BEGIN Information supplied
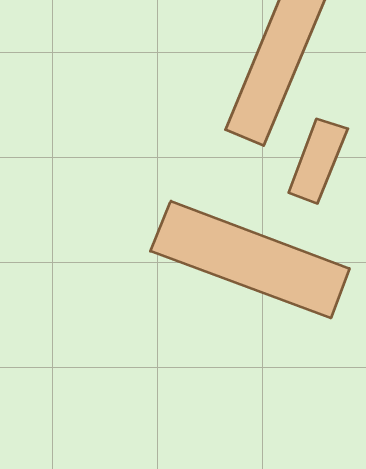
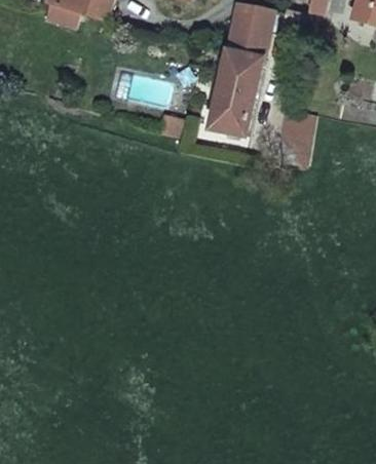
building: [150,201,349,318] -> none

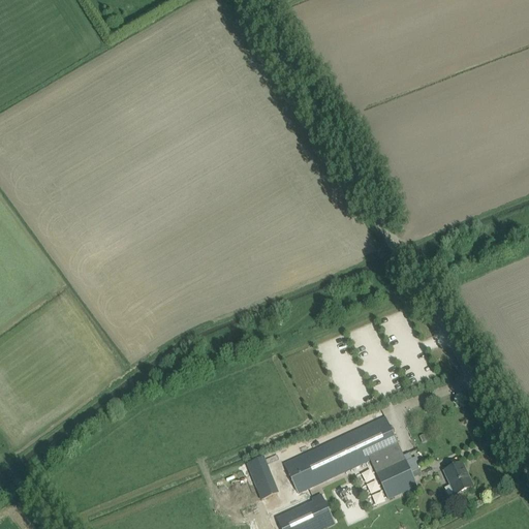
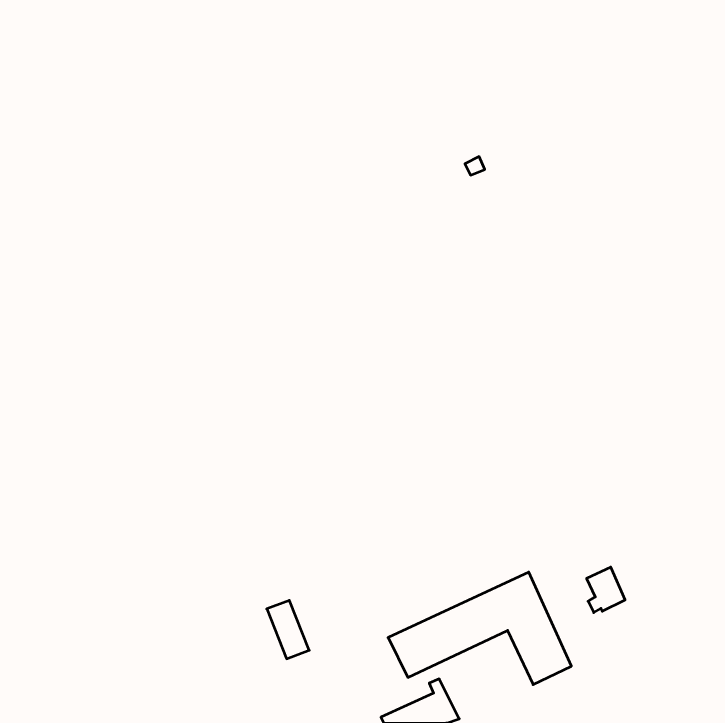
building: [246,456,277,498] -> [267,600,309,659]
building: [443,461,471,494] -> [587,567,625,613]

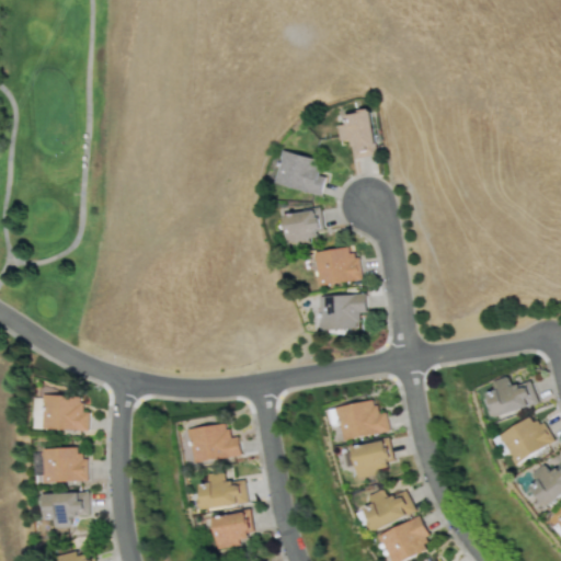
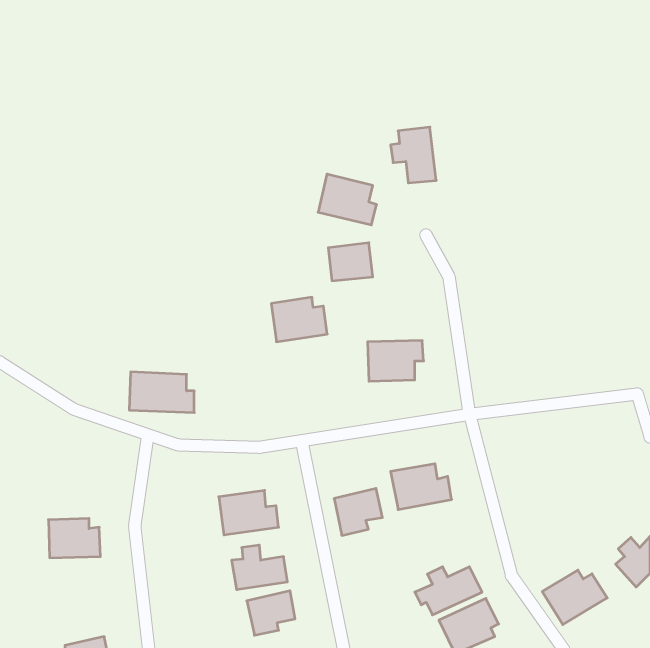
building: [312,248,360,286] -> [271,297,327,342]
building: [485,376,537,417] -> none
building: [32,396,88,431] -> [129,372,194,413]
building: [499,417,554,465] -> [542,570,607,625]
building: [352,438,393,479] -> [334,488,382,535]
building: [43,493,89,528] -> none

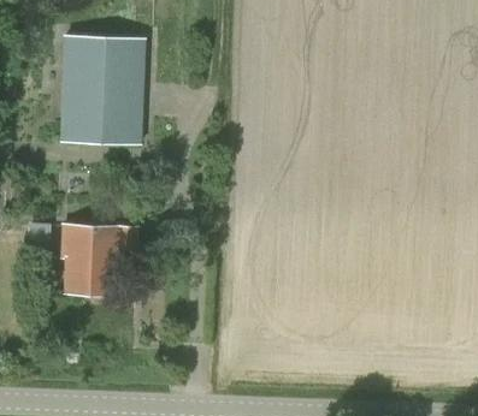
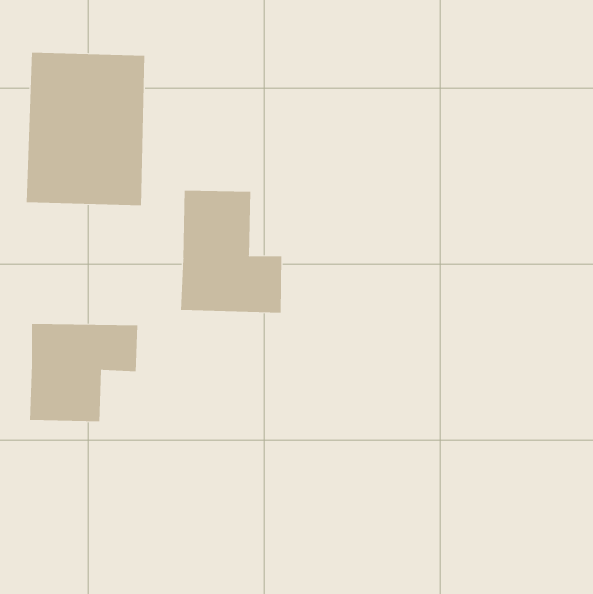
building: none -> [181,190,282,314]

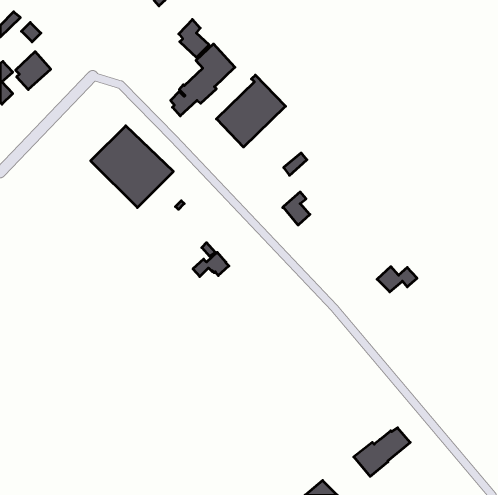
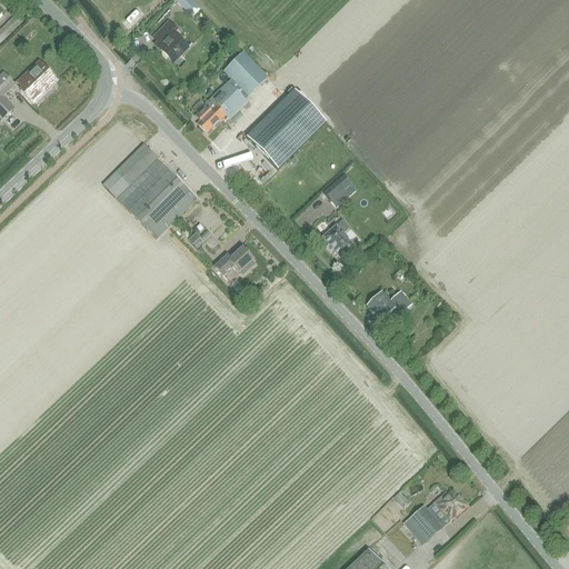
building: [179,19,209,57] -> [152,19,187,62]
building: [193,252,229,277] -> [214,247,256,274]
building: [377,267,417,292] -> [367,289,412,318]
END Information supplied
Task to carry out:
State how many lines in the records above contain the word "none", and give only that number.

Task result:
4